SUPPLIED INFORMATION →
________________
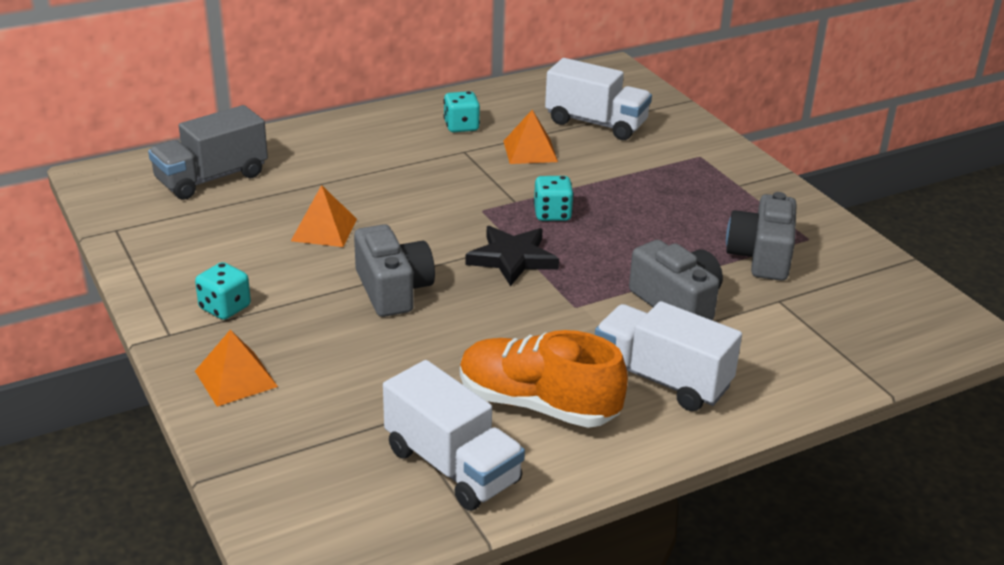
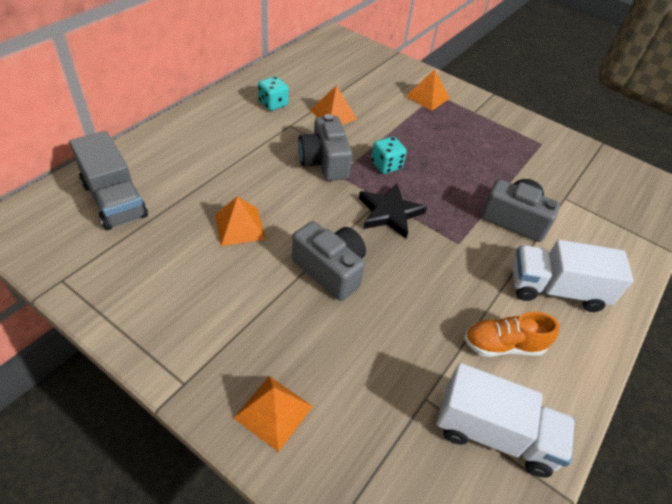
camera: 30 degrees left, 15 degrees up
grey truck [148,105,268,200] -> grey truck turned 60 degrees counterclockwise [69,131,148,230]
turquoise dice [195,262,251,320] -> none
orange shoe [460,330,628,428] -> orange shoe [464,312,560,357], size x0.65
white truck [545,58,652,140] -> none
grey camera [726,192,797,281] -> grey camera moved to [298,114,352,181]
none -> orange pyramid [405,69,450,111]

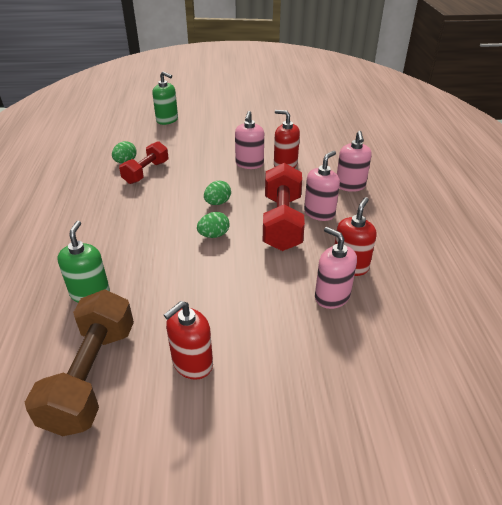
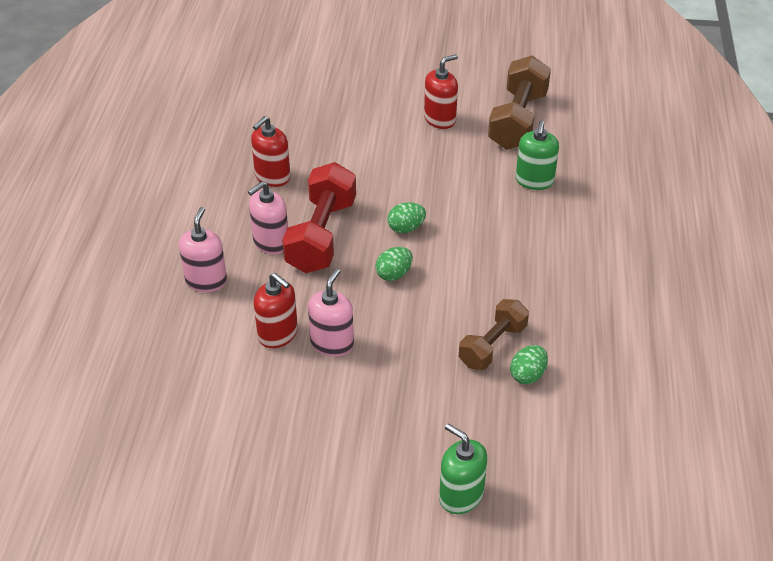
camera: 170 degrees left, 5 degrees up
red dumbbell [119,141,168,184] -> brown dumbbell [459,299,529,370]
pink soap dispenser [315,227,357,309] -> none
________________
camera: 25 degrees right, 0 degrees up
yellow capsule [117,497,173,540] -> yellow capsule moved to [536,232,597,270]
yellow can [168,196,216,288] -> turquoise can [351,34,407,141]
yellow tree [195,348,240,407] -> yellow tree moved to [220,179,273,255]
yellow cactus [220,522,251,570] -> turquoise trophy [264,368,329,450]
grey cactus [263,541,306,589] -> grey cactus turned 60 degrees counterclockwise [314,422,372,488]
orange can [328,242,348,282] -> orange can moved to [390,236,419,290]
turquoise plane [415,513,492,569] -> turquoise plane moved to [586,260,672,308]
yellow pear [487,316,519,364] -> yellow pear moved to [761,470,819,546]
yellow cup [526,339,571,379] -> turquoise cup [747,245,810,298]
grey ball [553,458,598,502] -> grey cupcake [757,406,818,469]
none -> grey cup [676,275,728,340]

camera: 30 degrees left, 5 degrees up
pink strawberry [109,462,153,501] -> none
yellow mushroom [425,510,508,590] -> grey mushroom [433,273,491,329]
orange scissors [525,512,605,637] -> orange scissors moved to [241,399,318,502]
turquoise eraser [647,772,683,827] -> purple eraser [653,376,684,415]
________________
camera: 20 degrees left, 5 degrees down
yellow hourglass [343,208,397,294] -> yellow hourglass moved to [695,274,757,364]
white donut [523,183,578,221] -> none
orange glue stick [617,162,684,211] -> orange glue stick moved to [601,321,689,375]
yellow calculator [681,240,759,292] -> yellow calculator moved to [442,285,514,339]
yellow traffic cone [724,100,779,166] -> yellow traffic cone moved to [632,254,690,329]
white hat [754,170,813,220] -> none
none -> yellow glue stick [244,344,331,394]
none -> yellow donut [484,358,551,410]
________________
TASK REQUIREMENTS →
For this exercise, output exactly the lines above from the line with "camera: 30 degrees left, 15 degrees up" to the line with "grey camera [726,192,797,281]", counting both, and leave out the rest.

EXPECTED OUTPUT →
camera: 30 degrees left, 15 degrees up
grey truck [148,105,268,200] -> grey truck turned 60 degrees counterclockwise [69,131,148,230]
turquoise dice [195,262,251,320] -> none
orange shoe [460,330,628,428] -> orange shoe [464,312,560,357], size x0.65
white truck [545,58,652,140] -> none
grey camera [726,192,797,281] -> grey camera moved to [298,114,352,181]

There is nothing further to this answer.